» PROBLEM REQUIREMENTS
When you transcribe the listing that follows, keep every line exact and skip any picture.

[STORED DATA — start]

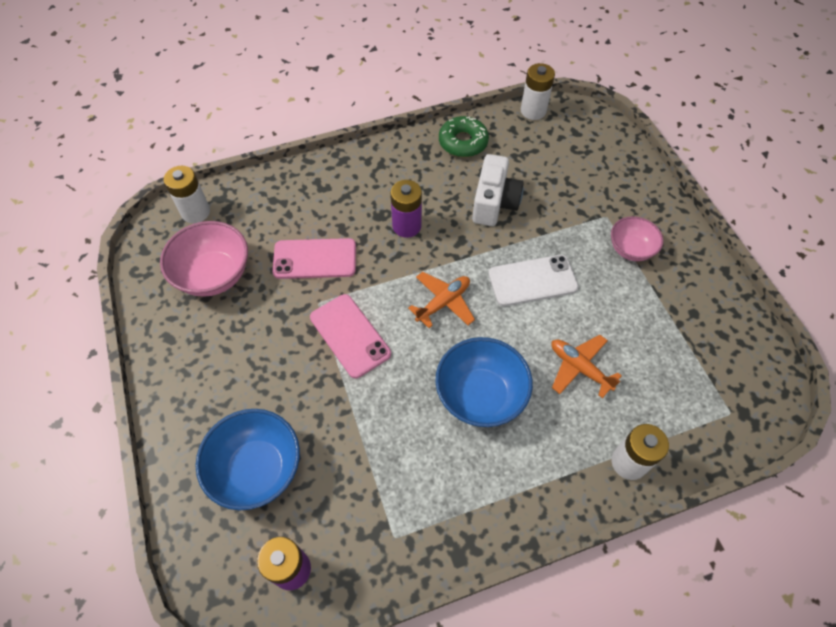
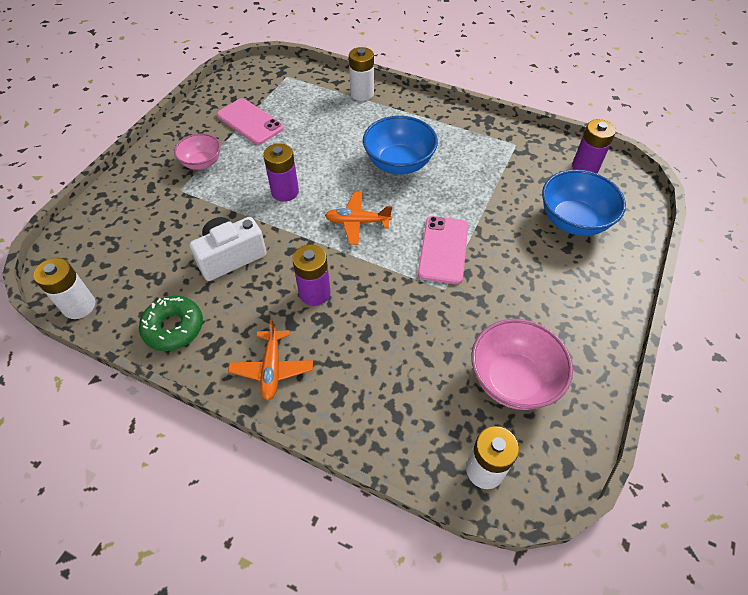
camera: 135 degrees left, 5 degrees down
(315, 259) = (414, 325): pink phone -> pink phone (250, 122)
(532, 280) = (285, 192): white phone -> purple battery
(579, 368) = (327, 137): orange plane -> orange plane (272, 369)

[STORED DATA — finish]

» RESPONSE
camera: 135 degrees left, 5 degrees down
(315, 259) = (414, 325): pink phone -> pink phone (250, 122)
(532, 280) = (285, 192): white phone -> purple battery
(579, 368) = (327, 137): orange plane -> orange plane (272, 369)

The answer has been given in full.